§ **What you should do**
From the line containing "(481, 621) = (558, 375): green" through the last line of the entries, set down every line exactly and add nothing.

◆ ◆ ◆ ◆

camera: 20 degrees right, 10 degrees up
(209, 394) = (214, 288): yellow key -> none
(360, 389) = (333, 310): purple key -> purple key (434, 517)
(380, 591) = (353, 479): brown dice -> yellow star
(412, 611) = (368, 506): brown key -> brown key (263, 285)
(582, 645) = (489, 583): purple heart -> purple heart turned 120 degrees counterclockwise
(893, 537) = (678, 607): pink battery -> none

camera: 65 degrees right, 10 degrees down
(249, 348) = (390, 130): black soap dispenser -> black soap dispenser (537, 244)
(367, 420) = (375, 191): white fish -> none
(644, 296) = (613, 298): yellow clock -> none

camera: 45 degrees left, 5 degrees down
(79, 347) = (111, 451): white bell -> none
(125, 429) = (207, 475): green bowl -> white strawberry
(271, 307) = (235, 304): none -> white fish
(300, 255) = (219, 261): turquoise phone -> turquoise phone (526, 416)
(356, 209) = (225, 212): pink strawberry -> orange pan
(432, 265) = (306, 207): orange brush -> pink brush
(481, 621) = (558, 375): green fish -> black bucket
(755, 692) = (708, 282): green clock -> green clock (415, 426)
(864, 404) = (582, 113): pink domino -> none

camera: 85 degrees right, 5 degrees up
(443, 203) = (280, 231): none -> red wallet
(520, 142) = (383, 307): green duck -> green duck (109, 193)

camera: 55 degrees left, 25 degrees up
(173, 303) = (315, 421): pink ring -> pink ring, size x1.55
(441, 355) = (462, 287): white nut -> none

◆ ◆ ◆ ◆

§ **Output for this exercise**
(481, 621) = (558, 375): green fish -> black bucket
(755, 692) = (708, 282): green clock -> green clock (415, 426)
(864, 404) = (582, 113): pink domino -> none

camera: 85 degrees right, 5 degrees up
(443, 203) = (280, 231): none -> red wallet
(520, 142) = (383, 307): green duck -> green duck (109, 193)

camera: 55 degrees left, 25 degrees up
(173, 303) = (315, 421): pink ring -> pink ring, size x1.55
(441, 355) = (462, 287): white nut -> none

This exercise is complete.